## What is needed
What is the number of lines in these entries that include "white"? Write that number and no other text.
____________________
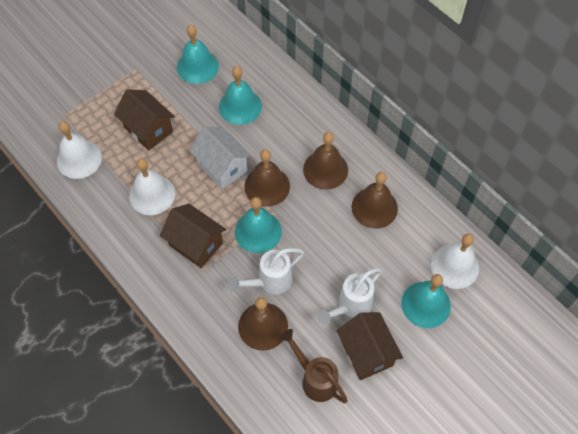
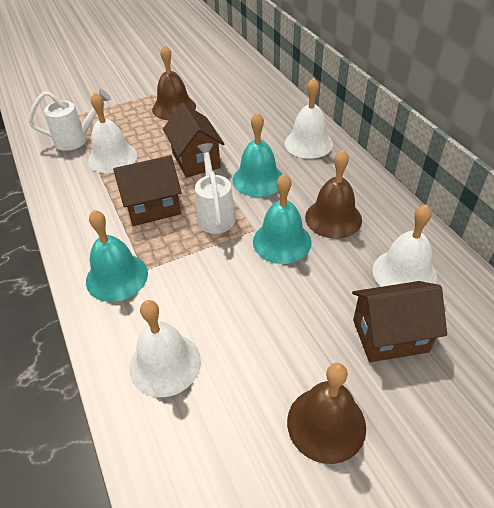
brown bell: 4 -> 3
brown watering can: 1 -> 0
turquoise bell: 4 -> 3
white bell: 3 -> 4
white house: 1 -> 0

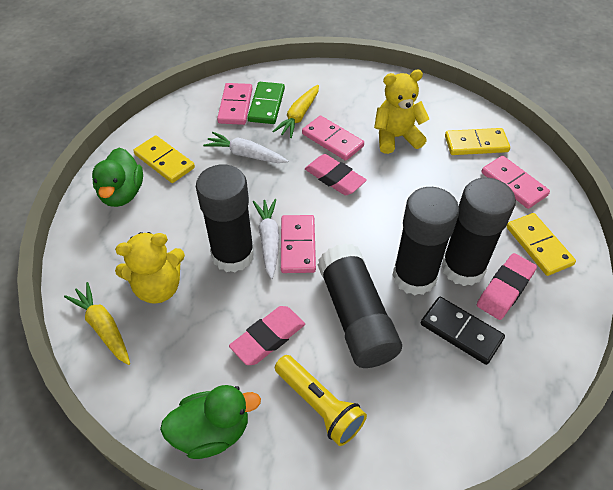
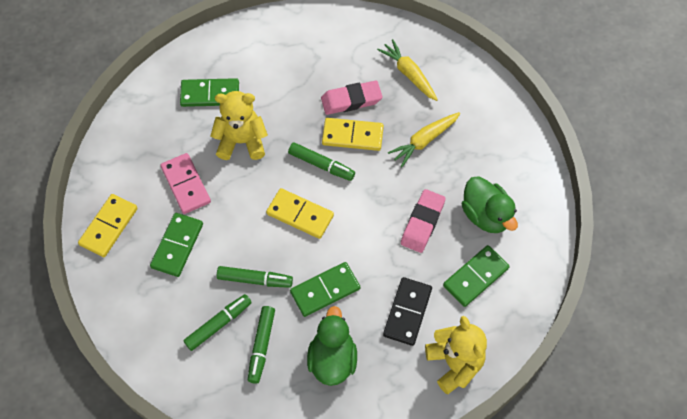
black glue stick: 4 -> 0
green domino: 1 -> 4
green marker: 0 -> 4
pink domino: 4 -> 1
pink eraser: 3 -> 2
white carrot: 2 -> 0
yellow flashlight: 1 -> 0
____________________
## Written response
3